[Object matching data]
--- --- ---

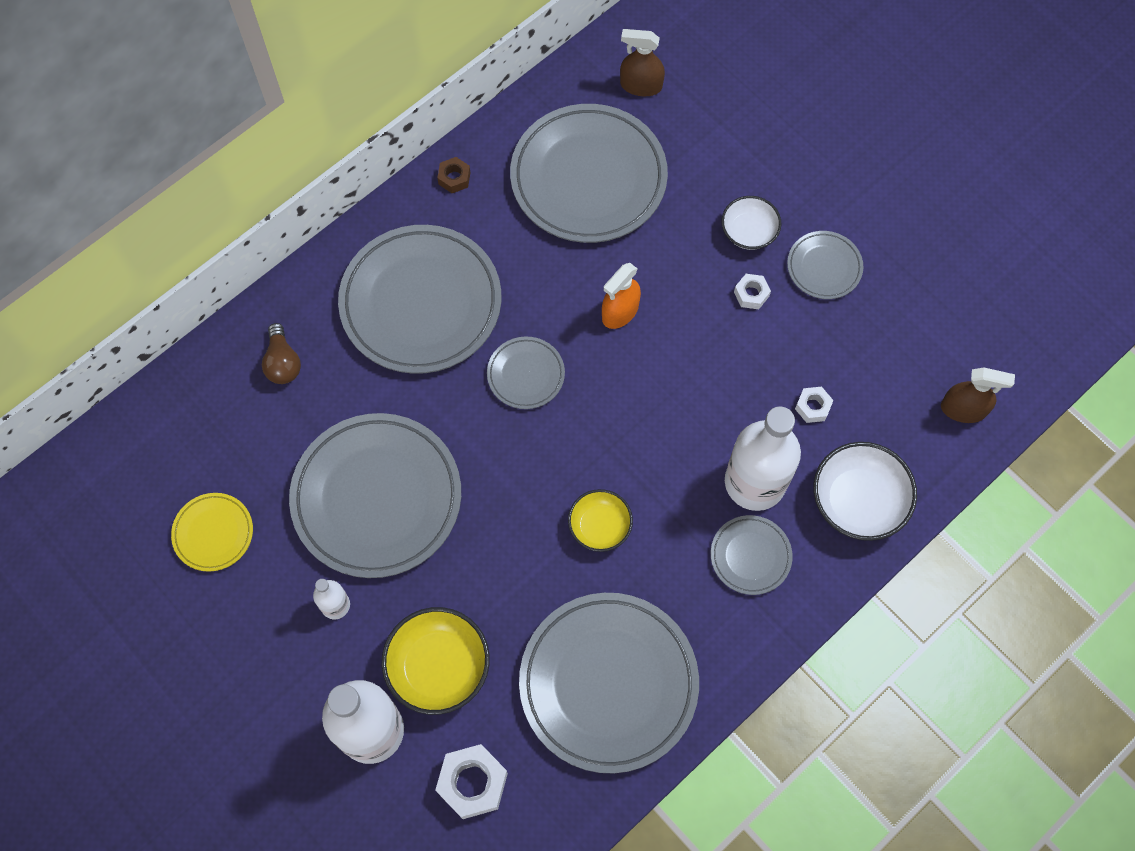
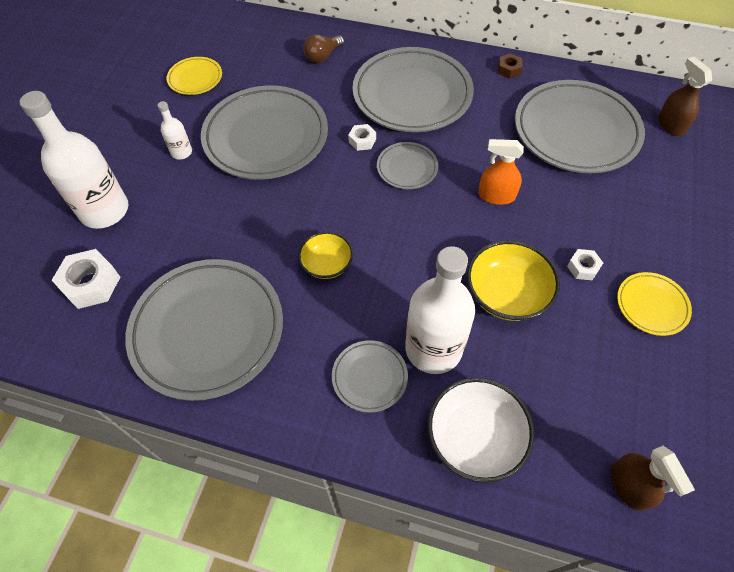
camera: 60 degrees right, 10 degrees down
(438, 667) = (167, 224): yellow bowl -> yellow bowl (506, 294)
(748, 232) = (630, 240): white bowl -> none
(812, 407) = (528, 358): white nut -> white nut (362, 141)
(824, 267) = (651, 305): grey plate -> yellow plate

--- --- ---

WHAT IS BEING ASKED:
Where the word "white" appears in a line of the entries, copy that line.

OUTPUT BELOW:
(748, 232) = (630, 240): white bowl -> none
(812, 407) = (528, 358): white nut -> white nut (362, 141)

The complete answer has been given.